What the exercise asks: Copy out exactly the stretch of the listing below that begins at the line containing "J101 pin 1: +15V -> GND" and ends at the line containing "TR101: PMOS BS250", and copy nothing outside it.

Entries provided:
Segment Open

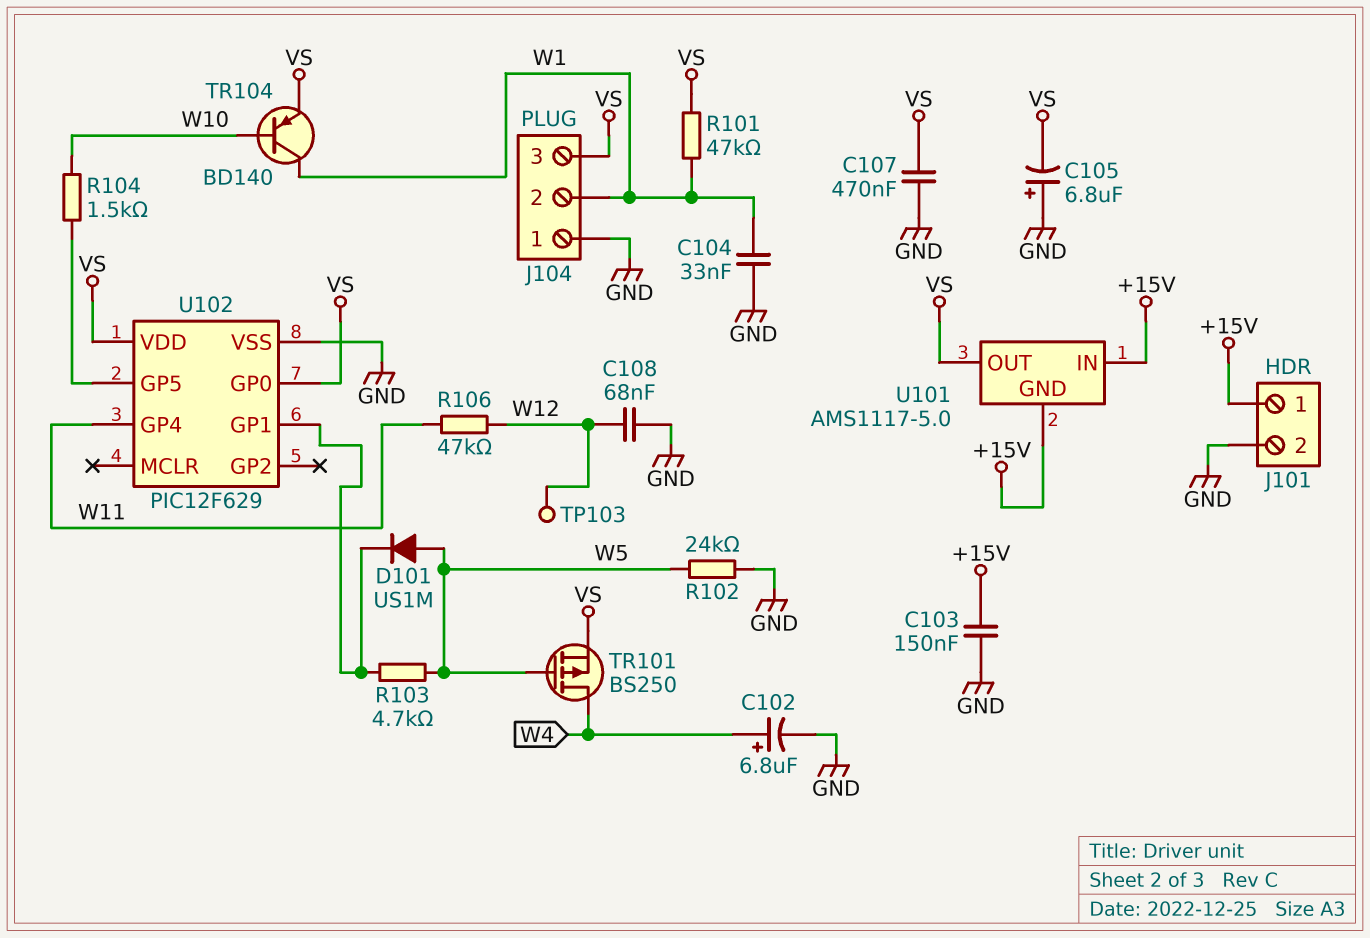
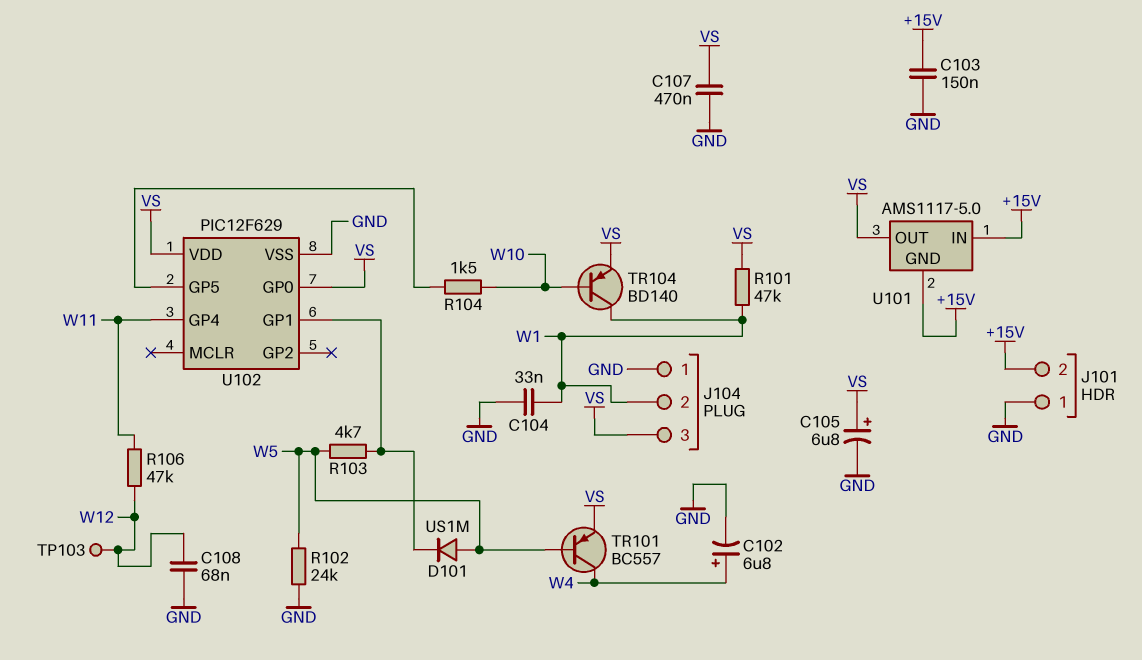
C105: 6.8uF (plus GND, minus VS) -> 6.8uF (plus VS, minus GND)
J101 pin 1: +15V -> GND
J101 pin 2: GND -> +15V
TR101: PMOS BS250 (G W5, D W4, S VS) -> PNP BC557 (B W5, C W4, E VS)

Segment Closed
Segment Open

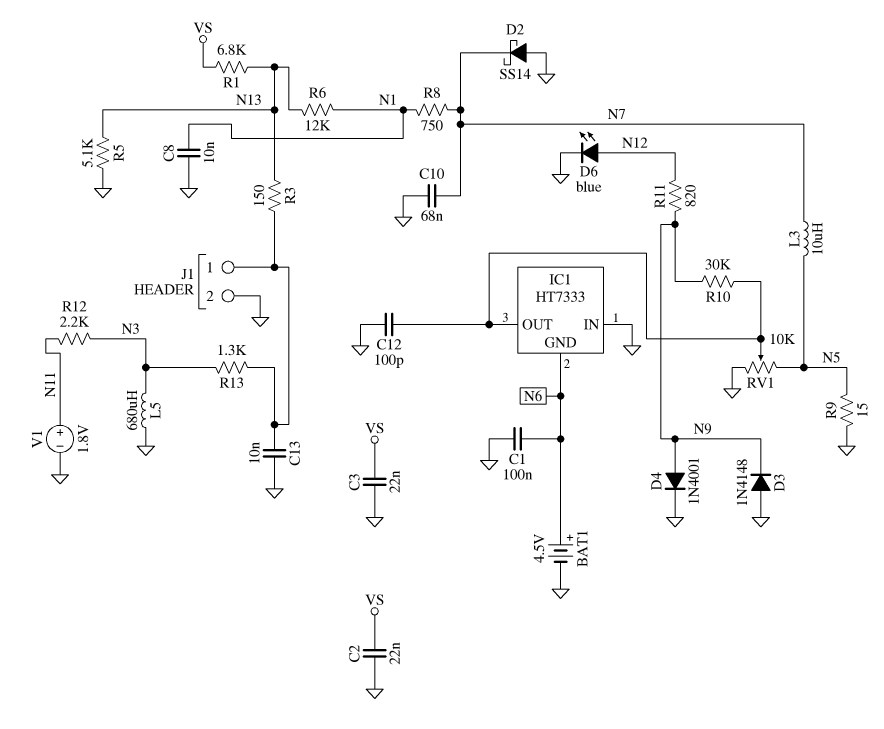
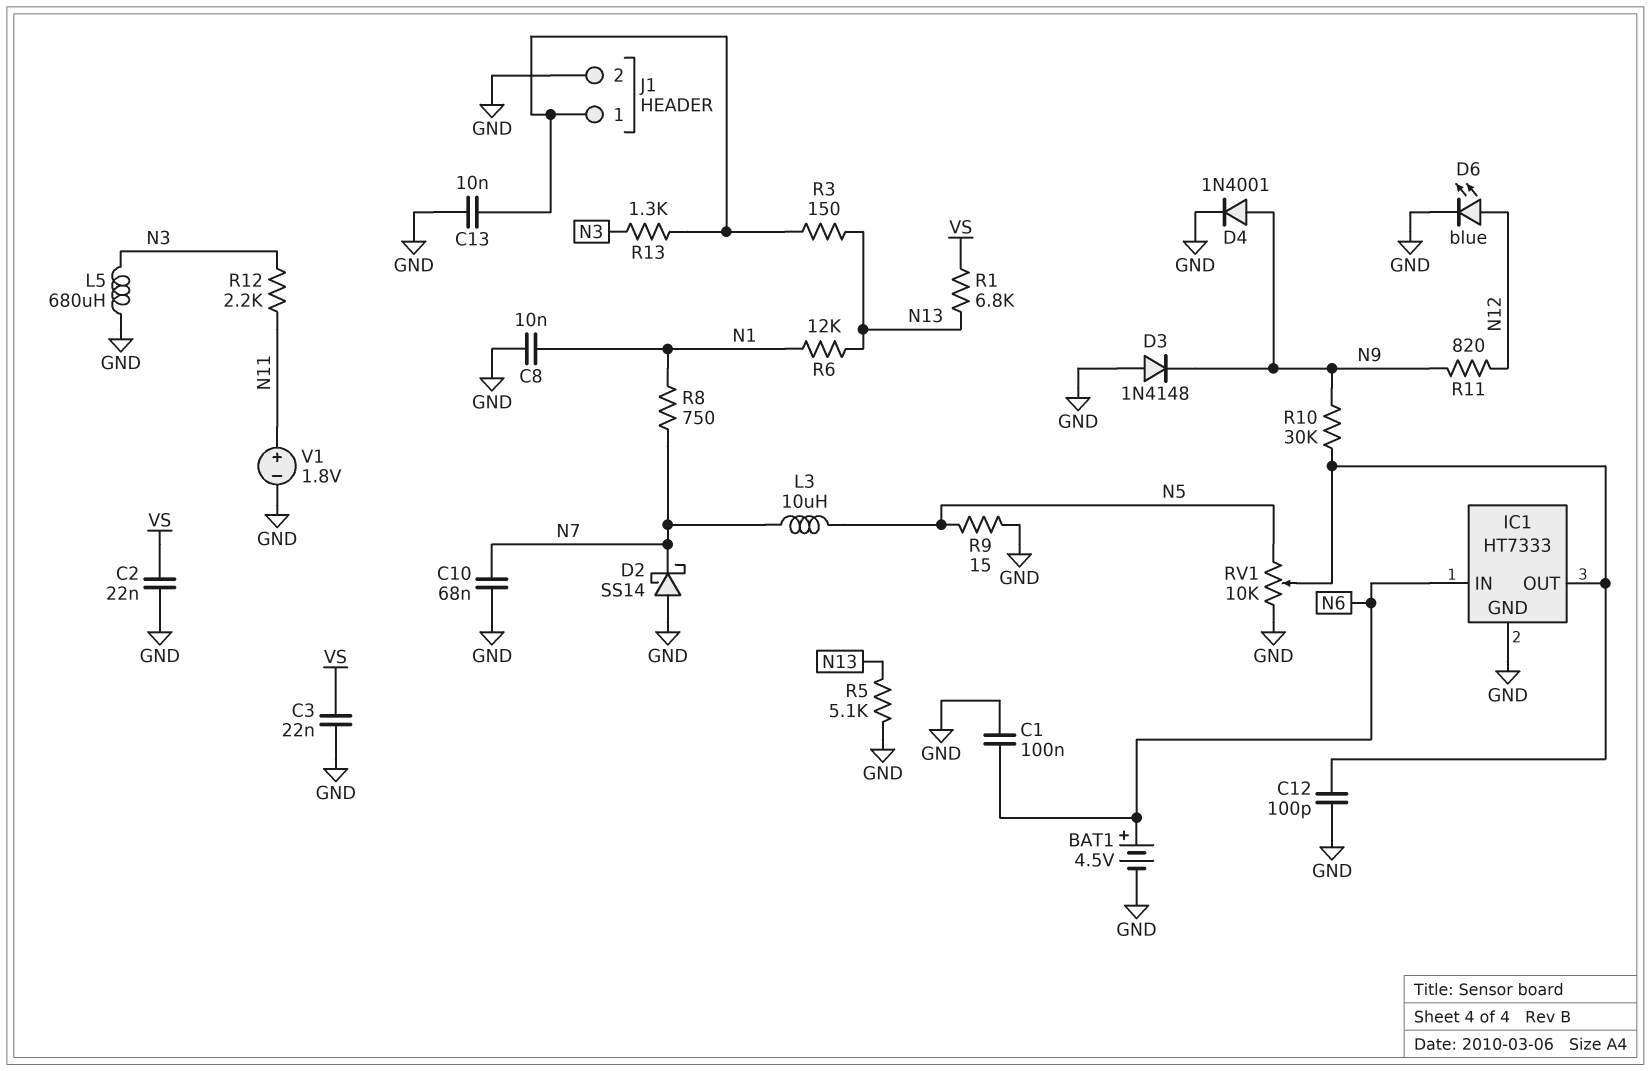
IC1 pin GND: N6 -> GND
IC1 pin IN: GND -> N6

Segment Closed

Task output:
J101 pin 1: +15V -> GND
J101 pin 2: GND -> +15V
TR101: PMOS BS250 (G W5, D W4, S VS) -> PNP BC557 (B W5, C W4, E VS)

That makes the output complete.